_ASSIGNED TASK_:
Return verbatim the portion of the material below that starts at the line containing "camera: 50 degrees left, 5 degrees up" and ends at its last line.

_SOURCE MATERIAL_:

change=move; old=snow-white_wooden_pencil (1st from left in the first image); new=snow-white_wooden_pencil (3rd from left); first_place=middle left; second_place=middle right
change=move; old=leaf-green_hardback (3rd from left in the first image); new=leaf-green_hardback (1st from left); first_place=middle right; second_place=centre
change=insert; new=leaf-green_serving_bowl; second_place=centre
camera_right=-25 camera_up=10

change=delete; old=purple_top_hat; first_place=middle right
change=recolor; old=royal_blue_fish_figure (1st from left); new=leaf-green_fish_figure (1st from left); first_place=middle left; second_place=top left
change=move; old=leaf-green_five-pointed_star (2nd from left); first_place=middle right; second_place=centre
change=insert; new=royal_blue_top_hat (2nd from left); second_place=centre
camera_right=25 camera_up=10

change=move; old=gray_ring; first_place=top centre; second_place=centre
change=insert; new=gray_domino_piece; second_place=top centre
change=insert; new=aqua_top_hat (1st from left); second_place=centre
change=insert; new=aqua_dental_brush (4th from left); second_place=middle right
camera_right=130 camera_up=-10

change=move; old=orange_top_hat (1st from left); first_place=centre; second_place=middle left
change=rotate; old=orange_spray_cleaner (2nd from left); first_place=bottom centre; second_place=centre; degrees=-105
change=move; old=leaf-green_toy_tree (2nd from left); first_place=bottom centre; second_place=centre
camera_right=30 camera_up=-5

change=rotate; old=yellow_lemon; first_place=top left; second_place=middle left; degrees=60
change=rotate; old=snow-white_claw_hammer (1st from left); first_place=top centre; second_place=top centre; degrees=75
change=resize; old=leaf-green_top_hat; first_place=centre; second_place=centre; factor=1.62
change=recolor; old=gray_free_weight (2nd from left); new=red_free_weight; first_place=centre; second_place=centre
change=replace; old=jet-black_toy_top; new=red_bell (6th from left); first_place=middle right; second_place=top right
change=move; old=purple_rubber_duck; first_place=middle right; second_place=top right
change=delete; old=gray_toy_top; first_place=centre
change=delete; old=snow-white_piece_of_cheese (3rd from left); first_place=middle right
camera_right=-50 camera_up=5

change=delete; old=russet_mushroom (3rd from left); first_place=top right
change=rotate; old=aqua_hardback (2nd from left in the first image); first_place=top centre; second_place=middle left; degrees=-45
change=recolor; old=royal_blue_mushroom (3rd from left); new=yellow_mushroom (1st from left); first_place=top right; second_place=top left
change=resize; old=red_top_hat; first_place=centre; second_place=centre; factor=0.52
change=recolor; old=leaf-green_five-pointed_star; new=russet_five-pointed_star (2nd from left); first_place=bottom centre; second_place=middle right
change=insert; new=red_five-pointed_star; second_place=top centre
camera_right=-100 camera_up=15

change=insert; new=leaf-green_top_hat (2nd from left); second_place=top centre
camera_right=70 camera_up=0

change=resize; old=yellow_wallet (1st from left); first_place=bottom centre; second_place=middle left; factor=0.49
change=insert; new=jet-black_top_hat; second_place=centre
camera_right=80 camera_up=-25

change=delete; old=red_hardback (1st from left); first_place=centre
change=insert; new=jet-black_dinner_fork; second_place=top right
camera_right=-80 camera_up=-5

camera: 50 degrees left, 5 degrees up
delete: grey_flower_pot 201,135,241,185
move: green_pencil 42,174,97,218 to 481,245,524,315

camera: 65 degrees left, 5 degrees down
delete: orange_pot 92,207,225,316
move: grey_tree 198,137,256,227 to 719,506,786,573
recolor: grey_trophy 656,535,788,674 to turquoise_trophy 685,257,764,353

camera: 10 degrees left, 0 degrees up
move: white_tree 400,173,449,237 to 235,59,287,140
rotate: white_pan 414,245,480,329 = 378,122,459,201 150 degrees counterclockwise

_ANSWER_:
camera: 50 degrees left, 5 degrees up
delete: grey_flower_pot 201,135,241,185
move: green_pencil 42,174,97,218 to 481,245,524,315

camera: 65 degrees left, 5 degrees down
delete: orange_pot 92,207,225,316
move: grey_tree 198,137,256,227 to 719,506,786,573
recolor: grey_trophy 656,535,788,674 to turquoise_trophy 685,257,764,353

camera: 10 degrees left, 0 degrees up
move: white_tree 400,173,449,237 to 235,59,287,140
rotate: white_pan 414,245,480,329 = 378,122,459,201 150 degrees counterclockwise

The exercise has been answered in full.